[Rows from a spatial reasoning dataset]
— begin —
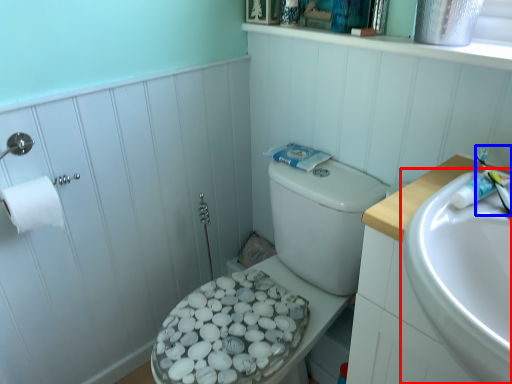
Question: Which point is closer to the camera, sink (highlighted by a red box) or toothbrush (highlighted by a blue box)?

Choices:
 (A) sink
 (B) toothbrush

Answer: (A)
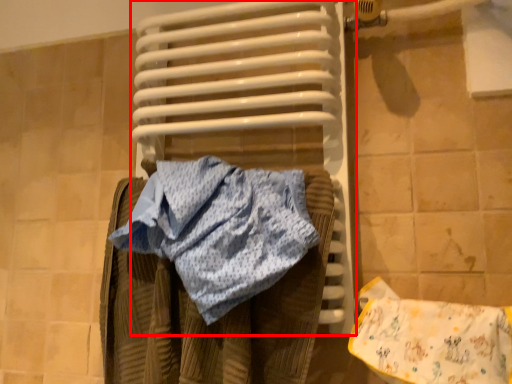
Question: From the image's perspective, where is water heater (annotated by the red box) located relative to material?

Choices:
 (A) below
 (B) above

Answer: (B)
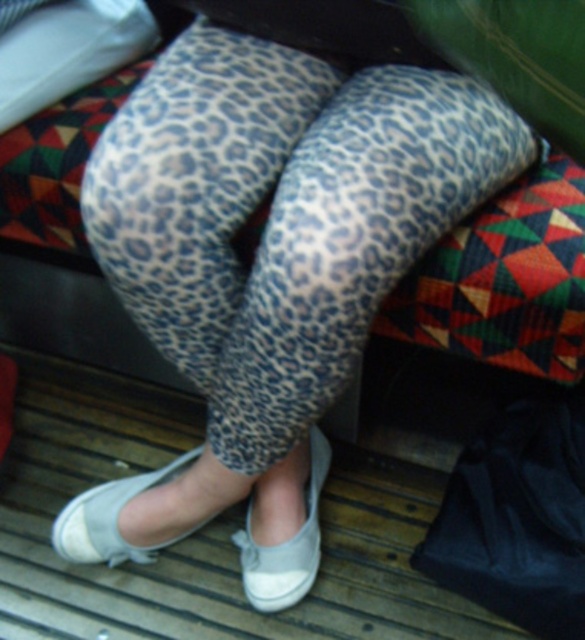
You are a fashion designer observing the image. You need to place a decorative sticker between the gray fabric shoe at lower center and the white fabric sock at lower center. Is there enough space to fit a sticker that is 3 centimeters wide?

The gray fabric shoe at lower center and white fabric sock at lower center are 3.61 centimeters apart. Since the sticker is 3 centimeters wide, there is sufficient space to place it between them.

You are trying to decide which item to take with you for a short walk. You see the white canvas shoe at lower center and the white fabric sock at lower center. Which one is bigger in size?

The white canvas shoe at lower center is larger in size than the white fabric sock at lower center.

In the scene shown: You are a photographer setting up a shot focusing on the gray fabric shoe at lower center. You want to ensure the shoe is in focus while keeping the background slightly blurred. If your camera has a depth of field setting that can blur objects beyond 1.05 meters from the lens, will the background elements like the leopard print leggings be out of focus?

The gray fabric shoe at lower center is 1.02 meters from the camera. Since the depth of field blurs objects beyond 1.05 meters, the leopard print leggings, being closer than 1.05 meters, would remain in focus. Thus, the background elements like the leggings won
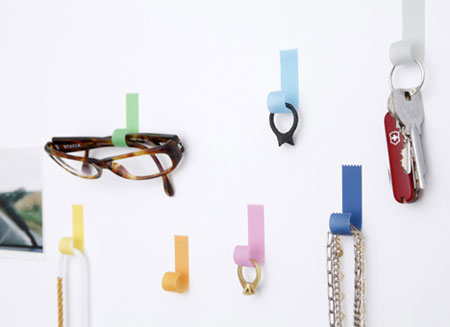
I want to click on plastic hooks, so click(75, 232), click(130, 123), click(183, 261), click(256, 221), click(289, 88), click(357, 190), click(413, 18).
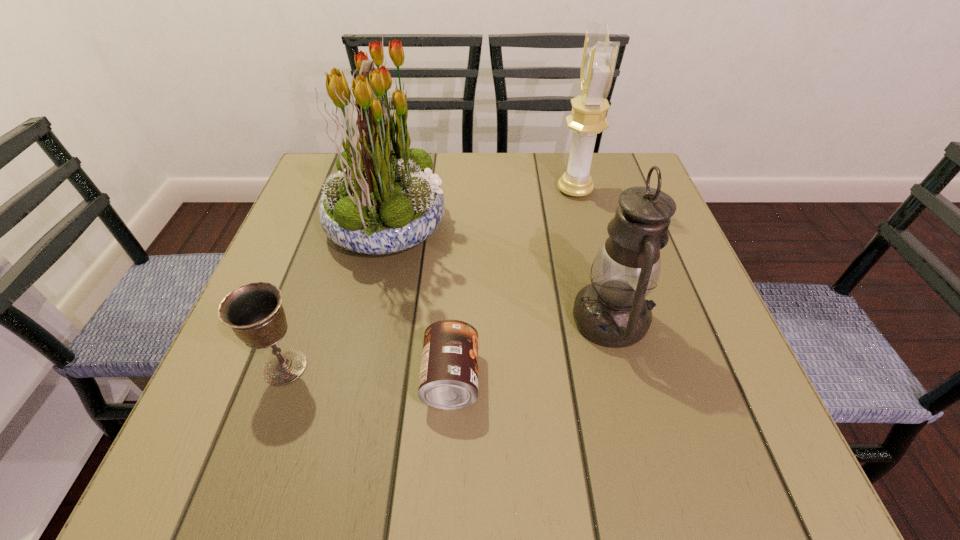
Where is `free space at the far edge of the desktop`? This screenshot has height=540, width=960. free space at the far edge of the desktop is located at coordinates (515, 154).

This screenshot has width=960, height=540. I want to click on vacant area at the near edge of the desktop, so click(x=551, y=463).

The width and height of the screenshot is (960, 540). I want to click on vacant space at the right edge of the desktop, so click(x=660, y=278).

The height and width of the screenshot is (540, 960). I want to click on vacant space at the far left corner, so click(303, 200).

This screenshot has width=960, height=540. In the image, there is a desktop. What are the coordinates of `vacant space at the near left corner` in the screenshot? It's located at (195, 438).

In the image, there is a desktop. Where is `vacant area at the far right corner`? This screenshot has width=960, height=540. vacant area at the far right corner is located at coordinates (592, 166).

Locate an element on the screen. The width and height of the screenshot is (960, 540). vacant space that is in between the flower arrangement and the shortest object is located at coordinates (420, 302).

The width and height of the screenshot is (960, 540). In order to click on vacant area between the award and the can in this screenshot , I will do `click(513, 285)`.

Where is `free space between the shortest object and the oil lamp`? Image resolution: width=960 pixels, height=540 pixels. free space between the shortest object and the oil lamp is located at coordinates (531, 349).

I want to click on blank region between the oil lamp and the flower arrangement, so click(x=499, y=272).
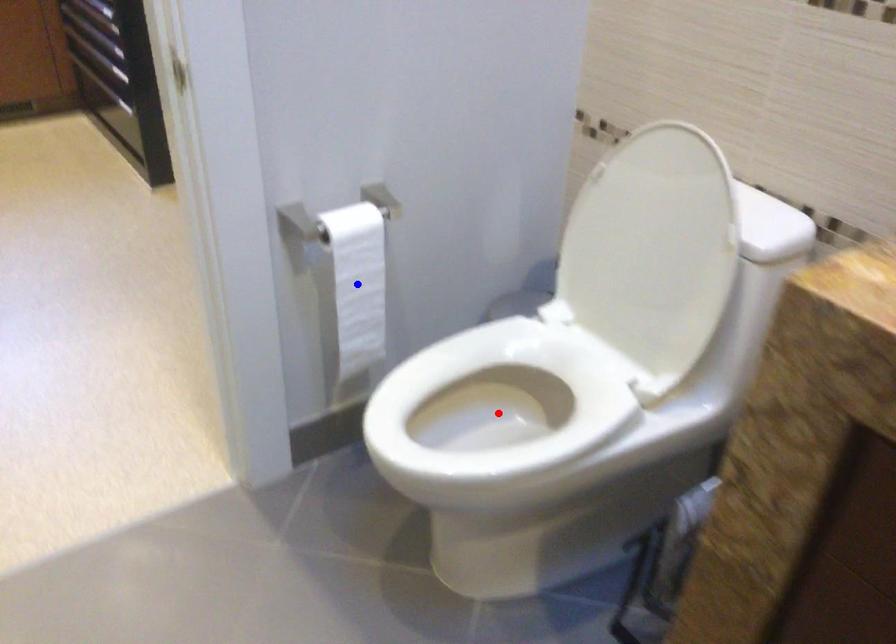
Question: Which of the two points in the image is closer to the camera?

Choices:
 (A) Blue point is closer.
 (B) Red point is closer.

Answer: (A)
— end —
▸ **SHORT EXERCISE**
Please reproduce the listing above word for word, leaving out the pictures.

▸ **SOLUTION FOR THIS TASK**
Question: Which point is closer to the camera, sink (highlighted by a red box) or toothbrush (highlighted by a blue box)?

Choices:
 (A) sink
 (B) toothbrush

Answer: (A)
Question: From the image's perspective, where is water heater (annotated by the red box) located relative to material?

Choices:
 (A) below
 (B) above

Answer: (B)
You are a fashion designer observing the image. You need to place a decorative sticker between the gray fabric shoe at lower center and the white fabric sock at lower center. Is there enough space to fit a sticker that is 3 centimeters wide?

The gray fabric shoe at lower center and white fabric sock at lower center are 3.61 centimeters apart. Since the sticker is 3 centimeters wide, there is sufficient space to place it between them.

You are trying to decide which item to take with you for a short walk. You see the white canvas shoe at lower center and the white fabric sock at lower center. Which one is bigger in size?

The white canvas shoe at lower center is larger in size than the white fabric sock at lower center.

In the scene shown: You are a photographer setting up a shot focusing on the gray fabric shoe at lower center. You want to ensure the shoe is in focus while keeping the background slightly blurred. If your camera has a depth of field setting that can blur objects beyond 1.05 meters from the lens, will the background elements like the leopard print leggings be out of focus?

The gray fabric shoe at lower center is 1.02 meters from the camera. Since the depth of field blurs objects beyond 1.05 meters, the leopard print leggings, being closer than 1.05 meters, would remain in focus. Thus, the background elements like the leggings won
I want to click on plastic hooks, so click(75, 232), click(130, 123), click(183, 261), click(256, 221), click(289, 88), click(357, 190), click(413, 18).
Where is `free space at the far edge of the desktop`? This screenshot has height=540, width=960. free space at the far edge of the desktop is located at coordinates (515, 154).

This screenshot has width=960, height=540. I want to click on vacant area at the near edge of the desktop, so click(x=551, y=463).

The width and height of the screenshot is (960, 540). I want to click on vacant space at the right edge of the desktop, so click(x=660, y=278).

The height and width of the screenshot is (540, 960). I want to click on vacant space at the far left corner, so click(303, 200).

This screenshot has width=960, height=540. In the image, there is a desktop. What are the coordinates of `vacant space at the near left corner` in the screenshot? It's located at (195, 438).

In the image, there is a desktop. Where is `vacant area at the far right corner`? This screenshot has width=960, height=540. vacant area at the far right corner is located at coordinates (592, 166).

Locate an element on the screen. The width and height of the screenshot is (960, 540). vacant space that is in between the flower arrangement and the shortest object is located at coordinates (420, 302).

The width and height of the screenshot is (960, 540). In order to click on vacant area between the award and the can in this screenshot , I will do `click(513, 285)`.

Where is `free space between the shortest object and the oil lamp`? Image resolution: width=960 pixels, height=540 pixels. free space between the shortest object and the oil lamp is located at coordinates (531, 349).

I want to click on blank region between the oil lamp and the flower arrangement, so click(x=499, y=272).
Question: Which of the two points in the image is closer to the camera?

Choices:
 (A) Blue point is closer.
 (B) Red point is closer.

Answer: (A)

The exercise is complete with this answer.